### Task brief
Please copy out every line in the records below that includes the word "move".

*** Data for review ***

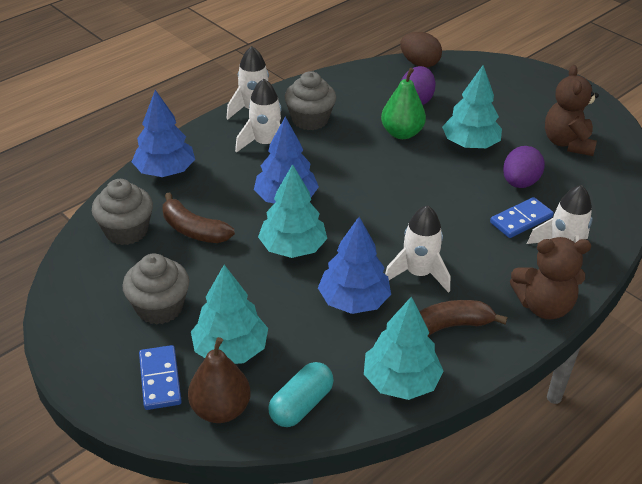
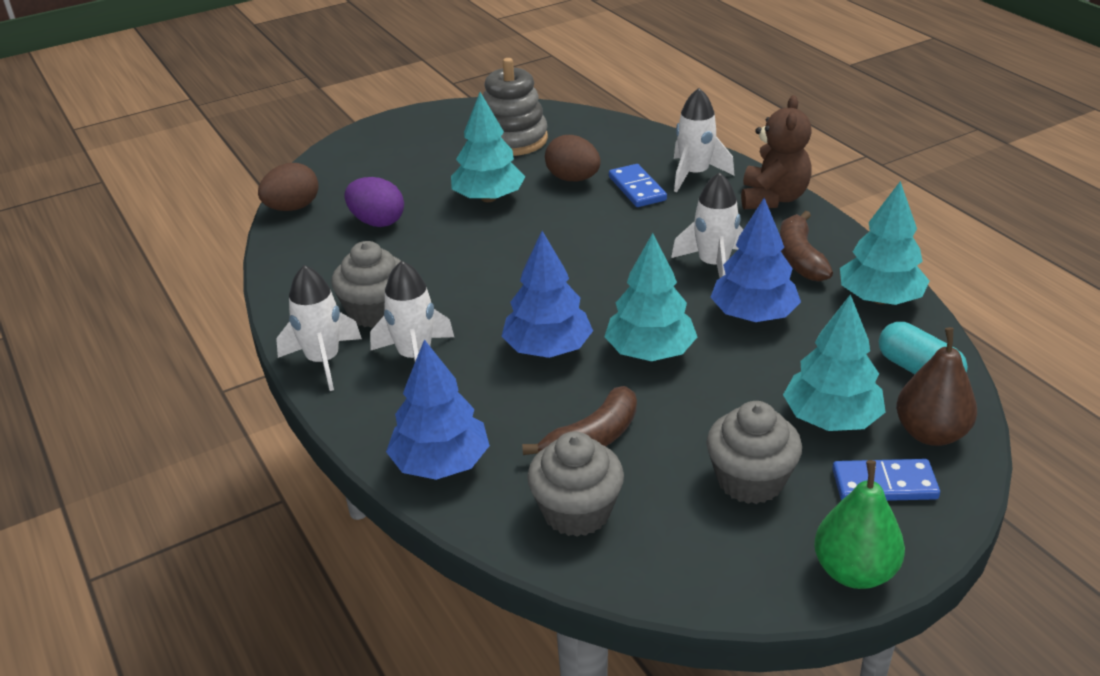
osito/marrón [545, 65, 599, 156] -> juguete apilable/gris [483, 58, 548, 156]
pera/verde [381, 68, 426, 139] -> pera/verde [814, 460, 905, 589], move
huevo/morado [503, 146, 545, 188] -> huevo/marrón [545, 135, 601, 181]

*** End of Data for review ***
*** Data for review ***

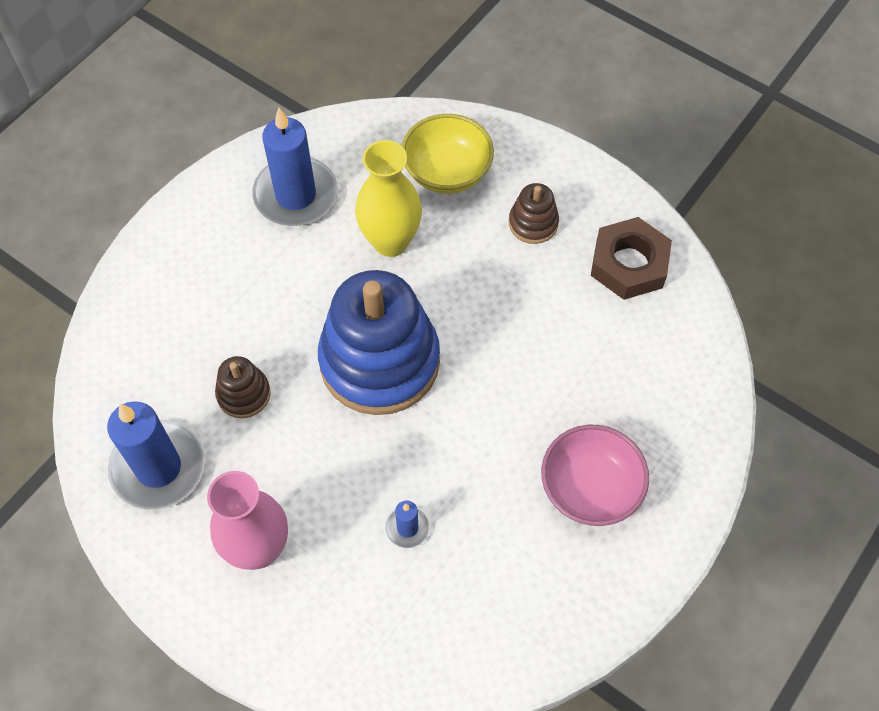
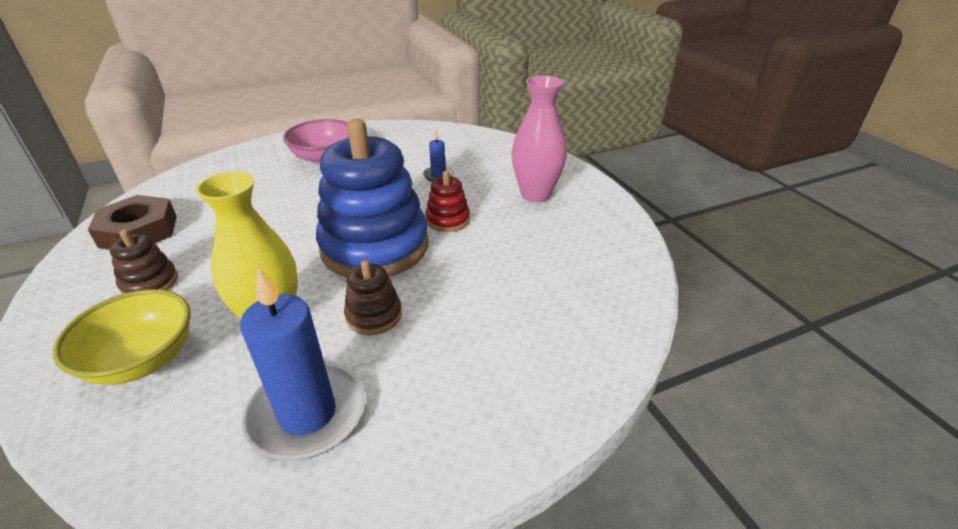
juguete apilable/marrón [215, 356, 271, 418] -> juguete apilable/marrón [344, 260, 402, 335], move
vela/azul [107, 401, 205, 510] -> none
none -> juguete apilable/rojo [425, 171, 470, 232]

*** End of Data for review ***

### Answer to this problem
pera/verde [381, 68, 426, 139] -> pera/verde [814, 460, 905, 589], move
juguete apilable/marrón [215, 356, 271, 418] -> juguete apilable/marrón [344, 260, 402, 335], move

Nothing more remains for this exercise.